→ Raw data:
******************************

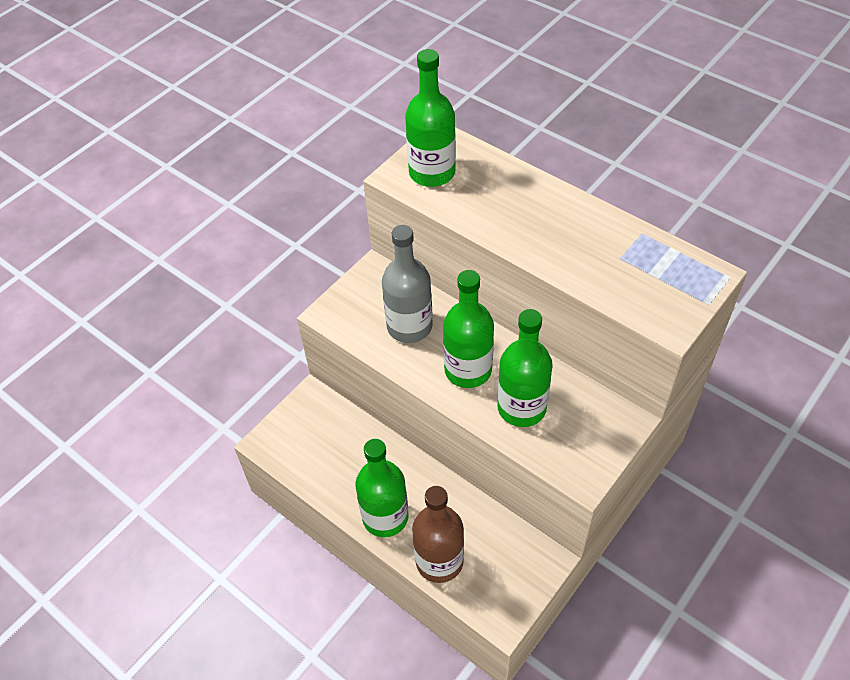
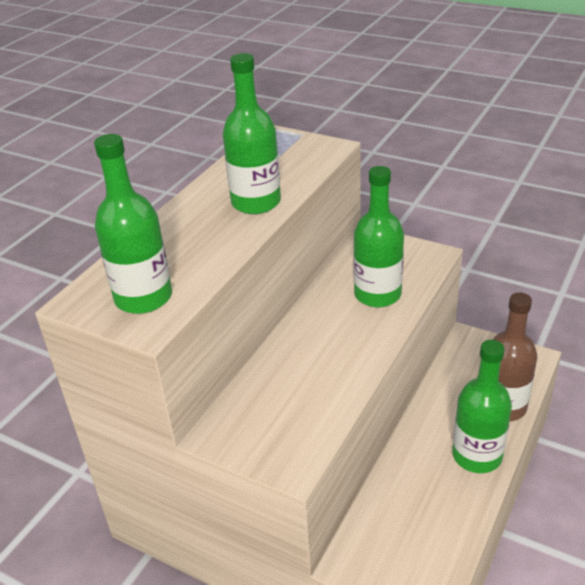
camera: 100 degrees left, 15 degrees down
(409, 326) = (298, 387): grey bottle -> none
(468, 370) = (345, 334): green bottle -> green bottle (256, 202)

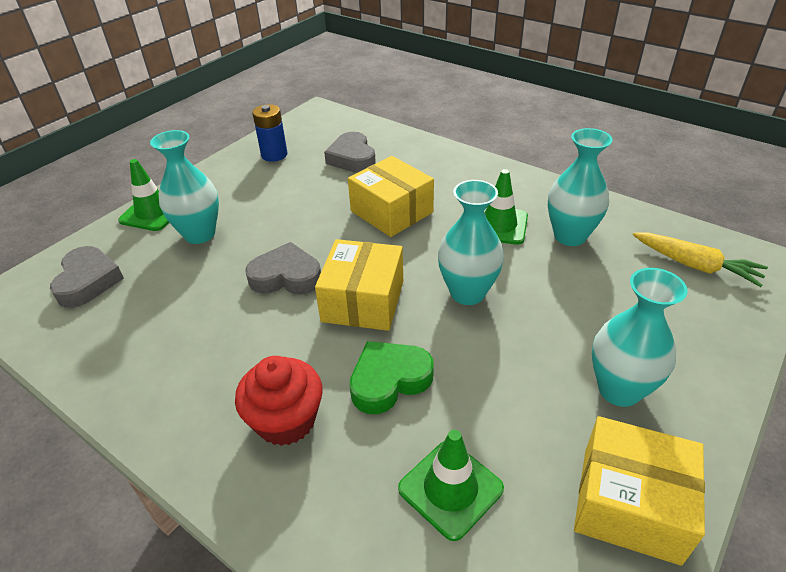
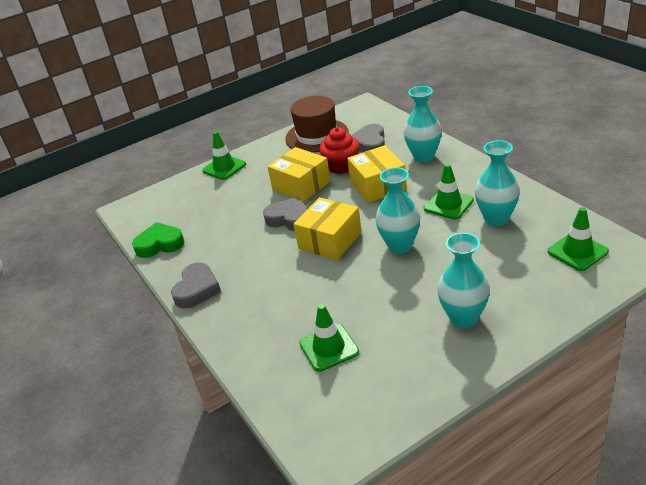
camera: 25 degrees right, 5 degrees down
(88, 281) = (174, 205): grey heart -> grey heart (197, 289)
(200, 234) = (247, 185): turquoise vase -> turquoise vase (423, 156)
(274, 155) = (317, 135): blue battery -> brown hat
(286, 420) = (255, 298): red cupcake -> red cupcake (341, 166)
(389, 380) = (323, 288): green heart -> green heart (160, 244)
(630, 504) = (428, 375): yellow box -> yellow box (301, 185)
(695, 265) = (577, 251): yellow carrot -> green traffic cone

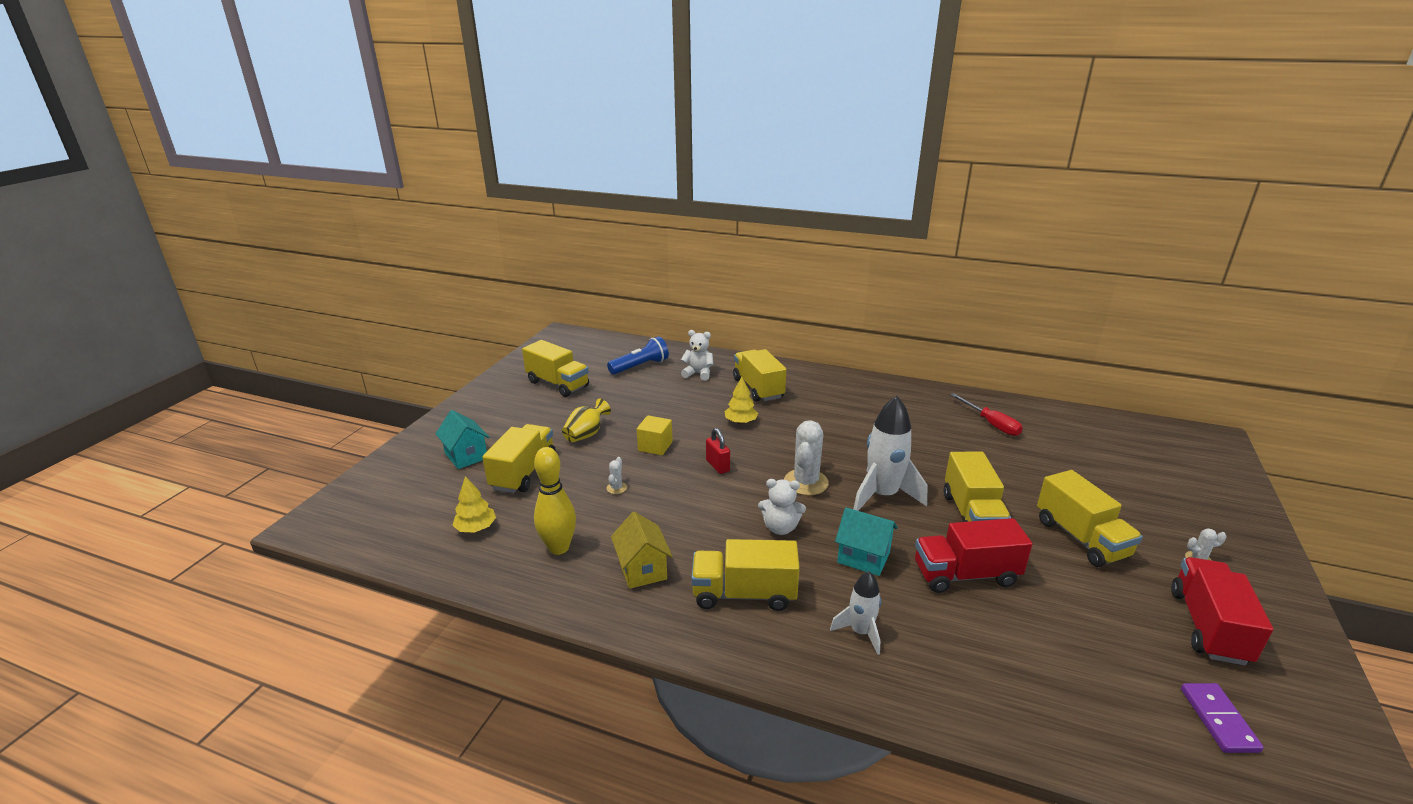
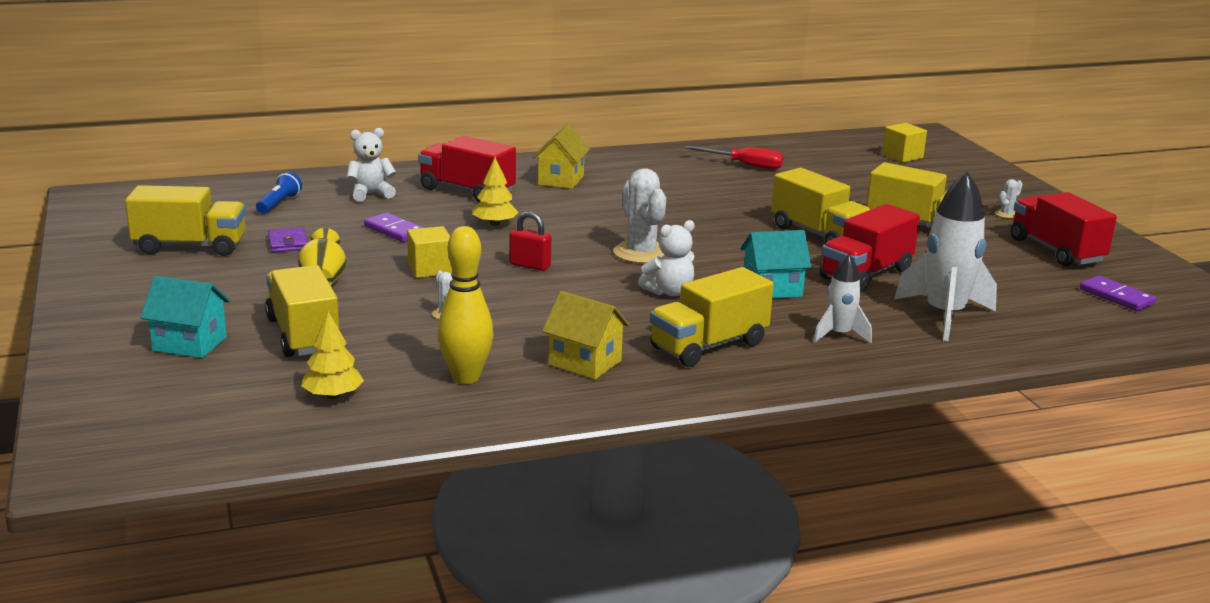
camera: 40 degrees left, 5 degrees down
(606, 398) = (288, 243): none -> purple wallet
(640, 366) = (279, 204): blue flashlight -> blue flashlight, size x0.66
(675, 407) = (395, 230): none -> purple domino
(758, 388) = (467, 191): yellow truck -> red truck
(831, 397) = (560, 180): none -> yellow house
(882, 496) = (725, 242): white rocket -> white rocket (944, 316)
(1157, 456) = (902, 156): none -> yellow cube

******************************

Except for the pictures, please retype the listing above exactly.

camera: 100 degrees left, 15 degrees down
(409, 326) = (298, 387): grey bottle -> none
(468, 370) = (345, 334): green bottle -> green bottle (256, 202)

camera: 25 degrees right, 5 degrees down
(88, 281) = (174, 205): grey heart -> grey heart (197, 289)
(200, 234) = (247, 185): turquoise vase -> turquoise vase (423, 156)
(274, 155) = (317, 135): blue battery -> brown hat
(286, 420) = (255, 298): red cupcake -> red cupcake (341, 166)
(389, 380) = (323, 288): green heart -> green heart (160, 244)
(630, 504) = (428, 375): yellow box -> yellow box (301, 185)
(695, 265) = (577, 251): yellow carrot -> green traffic cone

camera: 40 degrees left, 5 degrees down
(606, 398) = (288, 243): none -> purple wallet
(640, 366) = (279, 204): blue flashlight -> blue flashlight, size x0.66
(675, 407) = (395, 230): none -> purple domino
(758, 388) = (467, 191): yellow truck -> red truck
(831, 397) = (560, 180): none -> yellow house
(882, 496) = (725, 242): white rocket -> white rocket (944, 316)
(1157, 456) = (902, 156): none -> yellow cube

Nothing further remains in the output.